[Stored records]
============
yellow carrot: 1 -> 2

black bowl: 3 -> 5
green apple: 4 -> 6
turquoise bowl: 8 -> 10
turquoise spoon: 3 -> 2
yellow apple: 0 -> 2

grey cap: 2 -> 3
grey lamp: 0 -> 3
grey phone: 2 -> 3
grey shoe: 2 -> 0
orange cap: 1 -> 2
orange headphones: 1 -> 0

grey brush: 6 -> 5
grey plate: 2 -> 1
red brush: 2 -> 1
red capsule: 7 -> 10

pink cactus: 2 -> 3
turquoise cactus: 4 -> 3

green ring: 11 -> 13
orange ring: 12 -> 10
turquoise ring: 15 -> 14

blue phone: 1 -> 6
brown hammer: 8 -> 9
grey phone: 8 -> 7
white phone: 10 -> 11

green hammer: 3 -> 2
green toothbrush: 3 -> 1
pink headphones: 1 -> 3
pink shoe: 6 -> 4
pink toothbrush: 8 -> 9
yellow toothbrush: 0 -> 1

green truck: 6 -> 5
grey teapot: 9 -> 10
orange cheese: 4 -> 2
============
What is needed: Which of the lines above contain "green"? Return them all.

Answer to the problem:
green apple: 4 -> 6
green ring: 11 -> 13
green hammer: 3 -> 2
green toothbrush: 3 -> 1
green truck: 6 -> 5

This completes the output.